**Records for the task**.
--------

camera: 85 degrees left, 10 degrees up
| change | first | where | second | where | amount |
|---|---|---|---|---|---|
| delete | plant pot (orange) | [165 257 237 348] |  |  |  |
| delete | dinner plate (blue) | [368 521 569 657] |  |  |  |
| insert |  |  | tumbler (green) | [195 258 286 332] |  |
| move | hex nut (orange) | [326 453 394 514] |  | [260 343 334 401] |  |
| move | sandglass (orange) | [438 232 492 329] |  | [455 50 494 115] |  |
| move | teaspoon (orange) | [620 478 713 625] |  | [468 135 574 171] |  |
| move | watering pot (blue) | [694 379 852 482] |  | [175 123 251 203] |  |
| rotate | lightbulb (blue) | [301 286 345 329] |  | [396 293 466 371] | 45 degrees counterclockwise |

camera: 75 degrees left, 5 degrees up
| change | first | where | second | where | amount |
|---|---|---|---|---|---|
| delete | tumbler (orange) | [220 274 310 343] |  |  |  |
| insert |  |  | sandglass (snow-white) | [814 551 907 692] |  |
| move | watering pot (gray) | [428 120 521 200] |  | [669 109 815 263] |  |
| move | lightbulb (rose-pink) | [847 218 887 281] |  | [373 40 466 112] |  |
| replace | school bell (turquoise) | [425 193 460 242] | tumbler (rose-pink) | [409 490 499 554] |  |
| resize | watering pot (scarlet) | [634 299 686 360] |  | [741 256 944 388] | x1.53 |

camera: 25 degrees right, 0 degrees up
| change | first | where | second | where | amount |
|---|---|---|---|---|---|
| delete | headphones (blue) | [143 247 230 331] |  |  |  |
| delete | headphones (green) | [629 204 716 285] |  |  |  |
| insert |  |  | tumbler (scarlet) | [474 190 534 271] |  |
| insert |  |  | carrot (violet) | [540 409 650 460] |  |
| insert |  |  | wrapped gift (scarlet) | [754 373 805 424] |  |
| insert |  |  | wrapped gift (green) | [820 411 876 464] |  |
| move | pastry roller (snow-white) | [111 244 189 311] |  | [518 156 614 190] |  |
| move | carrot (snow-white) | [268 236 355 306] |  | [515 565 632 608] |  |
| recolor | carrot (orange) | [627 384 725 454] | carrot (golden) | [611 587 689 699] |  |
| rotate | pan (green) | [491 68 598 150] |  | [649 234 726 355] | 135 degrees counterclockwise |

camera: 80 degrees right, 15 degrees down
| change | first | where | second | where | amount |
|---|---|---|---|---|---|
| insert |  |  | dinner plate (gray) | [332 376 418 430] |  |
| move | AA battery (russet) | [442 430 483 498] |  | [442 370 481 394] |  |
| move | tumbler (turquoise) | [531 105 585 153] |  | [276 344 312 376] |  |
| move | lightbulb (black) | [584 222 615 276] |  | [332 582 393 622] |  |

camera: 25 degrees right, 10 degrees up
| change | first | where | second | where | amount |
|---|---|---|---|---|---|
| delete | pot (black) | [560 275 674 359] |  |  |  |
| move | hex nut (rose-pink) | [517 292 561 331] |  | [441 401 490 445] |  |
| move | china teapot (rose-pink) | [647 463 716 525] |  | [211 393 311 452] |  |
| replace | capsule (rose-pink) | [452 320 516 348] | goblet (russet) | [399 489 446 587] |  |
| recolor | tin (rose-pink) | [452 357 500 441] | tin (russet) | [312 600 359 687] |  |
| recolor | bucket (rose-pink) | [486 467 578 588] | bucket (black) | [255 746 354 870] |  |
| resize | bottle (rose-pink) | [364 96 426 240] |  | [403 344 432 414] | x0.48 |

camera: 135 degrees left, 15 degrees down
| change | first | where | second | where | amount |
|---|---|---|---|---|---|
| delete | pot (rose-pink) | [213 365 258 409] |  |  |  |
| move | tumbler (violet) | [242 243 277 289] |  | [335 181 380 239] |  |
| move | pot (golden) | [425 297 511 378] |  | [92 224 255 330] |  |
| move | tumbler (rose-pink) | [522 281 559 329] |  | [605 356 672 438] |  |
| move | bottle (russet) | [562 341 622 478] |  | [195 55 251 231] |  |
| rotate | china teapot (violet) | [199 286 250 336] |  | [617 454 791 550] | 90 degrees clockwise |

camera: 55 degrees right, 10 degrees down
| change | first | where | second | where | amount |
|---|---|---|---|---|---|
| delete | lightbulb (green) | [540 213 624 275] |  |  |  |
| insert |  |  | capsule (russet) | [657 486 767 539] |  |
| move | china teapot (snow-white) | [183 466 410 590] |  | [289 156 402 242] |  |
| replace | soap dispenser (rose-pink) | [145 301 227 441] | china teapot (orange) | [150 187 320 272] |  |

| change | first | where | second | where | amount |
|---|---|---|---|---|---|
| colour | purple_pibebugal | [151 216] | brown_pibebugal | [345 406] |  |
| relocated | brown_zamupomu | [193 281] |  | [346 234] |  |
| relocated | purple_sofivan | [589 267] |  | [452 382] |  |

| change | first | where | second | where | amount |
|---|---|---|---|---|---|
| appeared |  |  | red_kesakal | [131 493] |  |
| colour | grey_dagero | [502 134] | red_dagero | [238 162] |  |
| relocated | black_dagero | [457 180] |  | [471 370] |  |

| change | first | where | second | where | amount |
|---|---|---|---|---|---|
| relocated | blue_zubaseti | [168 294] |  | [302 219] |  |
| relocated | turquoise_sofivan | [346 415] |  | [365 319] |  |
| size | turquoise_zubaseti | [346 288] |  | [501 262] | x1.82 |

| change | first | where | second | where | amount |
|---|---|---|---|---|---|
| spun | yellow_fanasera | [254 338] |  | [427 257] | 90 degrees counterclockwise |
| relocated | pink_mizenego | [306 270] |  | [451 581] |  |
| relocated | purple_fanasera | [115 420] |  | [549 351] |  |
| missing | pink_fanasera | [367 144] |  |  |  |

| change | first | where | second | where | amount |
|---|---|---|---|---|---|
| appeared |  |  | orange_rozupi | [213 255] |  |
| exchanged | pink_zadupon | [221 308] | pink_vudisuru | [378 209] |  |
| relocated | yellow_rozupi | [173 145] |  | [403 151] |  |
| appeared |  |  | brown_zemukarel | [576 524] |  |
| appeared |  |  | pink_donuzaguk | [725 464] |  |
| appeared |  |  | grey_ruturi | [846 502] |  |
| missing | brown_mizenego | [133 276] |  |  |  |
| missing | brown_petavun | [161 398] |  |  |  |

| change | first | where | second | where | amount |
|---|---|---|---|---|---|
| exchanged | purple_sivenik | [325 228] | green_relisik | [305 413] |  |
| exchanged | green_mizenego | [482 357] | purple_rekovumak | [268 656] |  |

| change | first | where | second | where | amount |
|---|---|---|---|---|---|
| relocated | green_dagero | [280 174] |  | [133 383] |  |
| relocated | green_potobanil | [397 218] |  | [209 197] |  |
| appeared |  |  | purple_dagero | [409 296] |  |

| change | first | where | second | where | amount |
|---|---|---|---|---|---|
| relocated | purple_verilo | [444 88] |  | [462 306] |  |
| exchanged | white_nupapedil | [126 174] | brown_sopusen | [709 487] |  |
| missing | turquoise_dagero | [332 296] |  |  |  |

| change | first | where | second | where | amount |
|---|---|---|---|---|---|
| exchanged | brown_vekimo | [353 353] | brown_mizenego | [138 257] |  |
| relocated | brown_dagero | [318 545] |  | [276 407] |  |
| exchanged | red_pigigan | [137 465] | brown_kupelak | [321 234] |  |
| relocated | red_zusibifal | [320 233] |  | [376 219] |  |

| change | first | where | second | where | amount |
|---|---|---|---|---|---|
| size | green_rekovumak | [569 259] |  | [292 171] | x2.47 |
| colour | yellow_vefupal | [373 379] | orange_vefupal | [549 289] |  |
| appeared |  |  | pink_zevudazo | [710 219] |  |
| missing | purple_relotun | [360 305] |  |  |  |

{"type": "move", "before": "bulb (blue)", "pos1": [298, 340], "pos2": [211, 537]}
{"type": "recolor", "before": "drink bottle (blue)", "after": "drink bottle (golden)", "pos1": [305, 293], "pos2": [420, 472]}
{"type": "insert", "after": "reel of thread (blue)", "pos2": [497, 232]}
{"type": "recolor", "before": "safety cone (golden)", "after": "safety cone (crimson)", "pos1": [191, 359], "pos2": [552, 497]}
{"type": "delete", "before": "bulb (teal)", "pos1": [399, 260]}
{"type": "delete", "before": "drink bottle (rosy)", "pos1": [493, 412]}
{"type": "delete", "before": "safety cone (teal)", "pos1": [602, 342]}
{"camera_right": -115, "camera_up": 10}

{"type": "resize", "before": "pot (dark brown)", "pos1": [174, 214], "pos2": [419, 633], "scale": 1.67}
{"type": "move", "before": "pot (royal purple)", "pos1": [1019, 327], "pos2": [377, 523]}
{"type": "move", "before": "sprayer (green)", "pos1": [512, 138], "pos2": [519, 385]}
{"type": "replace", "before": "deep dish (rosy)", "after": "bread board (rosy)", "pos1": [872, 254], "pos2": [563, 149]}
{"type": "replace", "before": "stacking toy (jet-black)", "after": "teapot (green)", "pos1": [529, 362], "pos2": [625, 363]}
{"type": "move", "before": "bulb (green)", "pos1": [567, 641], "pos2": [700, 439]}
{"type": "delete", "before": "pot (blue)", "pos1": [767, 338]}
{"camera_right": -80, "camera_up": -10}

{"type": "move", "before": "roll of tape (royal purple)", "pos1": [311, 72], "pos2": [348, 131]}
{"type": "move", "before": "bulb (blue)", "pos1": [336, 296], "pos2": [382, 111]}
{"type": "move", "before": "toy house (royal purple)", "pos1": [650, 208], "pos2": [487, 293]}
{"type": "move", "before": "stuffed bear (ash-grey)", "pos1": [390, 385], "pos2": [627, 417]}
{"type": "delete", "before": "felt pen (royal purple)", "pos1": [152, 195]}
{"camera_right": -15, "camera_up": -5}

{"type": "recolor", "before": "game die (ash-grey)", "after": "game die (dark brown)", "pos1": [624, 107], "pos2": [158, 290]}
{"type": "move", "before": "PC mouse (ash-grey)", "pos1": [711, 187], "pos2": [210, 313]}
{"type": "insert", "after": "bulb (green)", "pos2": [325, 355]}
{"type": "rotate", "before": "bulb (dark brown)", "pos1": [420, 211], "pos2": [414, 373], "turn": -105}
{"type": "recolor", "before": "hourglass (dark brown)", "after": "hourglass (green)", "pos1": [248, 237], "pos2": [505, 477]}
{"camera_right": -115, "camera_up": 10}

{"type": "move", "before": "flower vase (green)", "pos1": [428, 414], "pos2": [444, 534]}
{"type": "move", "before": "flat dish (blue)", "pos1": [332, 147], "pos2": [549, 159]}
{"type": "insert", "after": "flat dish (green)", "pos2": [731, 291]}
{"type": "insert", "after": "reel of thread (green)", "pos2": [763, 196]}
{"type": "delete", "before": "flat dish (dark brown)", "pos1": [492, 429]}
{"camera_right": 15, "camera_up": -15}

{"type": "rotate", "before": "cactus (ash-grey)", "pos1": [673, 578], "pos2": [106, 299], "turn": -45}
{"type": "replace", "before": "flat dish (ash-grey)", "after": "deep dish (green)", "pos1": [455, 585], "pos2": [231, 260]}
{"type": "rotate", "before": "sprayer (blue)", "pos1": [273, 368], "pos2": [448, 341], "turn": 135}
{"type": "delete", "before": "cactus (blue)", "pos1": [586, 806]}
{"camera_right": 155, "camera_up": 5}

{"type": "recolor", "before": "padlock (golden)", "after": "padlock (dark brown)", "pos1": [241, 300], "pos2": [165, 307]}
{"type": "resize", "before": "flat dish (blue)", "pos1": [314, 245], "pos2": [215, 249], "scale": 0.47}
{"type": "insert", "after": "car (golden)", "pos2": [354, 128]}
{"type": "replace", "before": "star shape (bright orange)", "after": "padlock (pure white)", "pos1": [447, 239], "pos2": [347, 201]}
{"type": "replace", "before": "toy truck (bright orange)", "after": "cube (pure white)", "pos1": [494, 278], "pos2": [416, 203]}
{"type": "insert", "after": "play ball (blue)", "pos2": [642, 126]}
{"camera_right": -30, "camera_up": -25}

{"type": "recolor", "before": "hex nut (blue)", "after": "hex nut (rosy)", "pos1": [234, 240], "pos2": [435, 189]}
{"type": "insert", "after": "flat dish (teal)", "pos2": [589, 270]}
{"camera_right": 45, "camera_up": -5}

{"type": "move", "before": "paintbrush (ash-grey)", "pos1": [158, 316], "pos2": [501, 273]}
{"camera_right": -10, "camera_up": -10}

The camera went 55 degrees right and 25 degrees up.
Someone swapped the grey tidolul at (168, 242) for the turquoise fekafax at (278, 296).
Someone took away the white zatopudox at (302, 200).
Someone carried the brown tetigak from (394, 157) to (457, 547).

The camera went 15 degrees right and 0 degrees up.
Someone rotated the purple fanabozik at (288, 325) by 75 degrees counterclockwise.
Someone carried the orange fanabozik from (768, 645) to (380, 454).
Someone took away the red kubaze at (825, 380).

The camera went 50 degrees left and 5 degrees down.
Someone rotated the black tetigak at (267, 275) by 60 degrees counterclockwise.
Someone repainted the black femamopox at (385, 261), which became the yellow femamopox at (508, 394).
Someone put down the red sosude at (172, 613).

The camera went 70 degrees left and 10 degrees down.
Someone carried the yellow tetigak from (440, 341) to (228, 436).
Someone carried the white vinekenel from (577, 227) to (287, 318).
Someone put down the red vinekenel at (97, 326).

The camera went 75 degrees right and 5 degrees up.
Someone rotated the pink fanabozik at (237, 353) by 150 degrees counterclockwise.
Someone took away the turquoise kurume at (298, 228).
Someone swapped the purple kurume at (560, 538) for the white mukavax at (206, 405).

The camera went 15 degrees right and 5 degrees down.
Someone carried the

--------

**Problem statement**.
Some of the data mentions "safety". Copy every line where it does.

**Solution for this task**.
{"type": "recolor", "before": "safety cone (golden)", "after": "safety cone (crimson)", "pos1": [191, 359], "pos2": [552, 497]}
{"type": "delete", "before": "safety cone (teal)", "pos1": [602, 342]}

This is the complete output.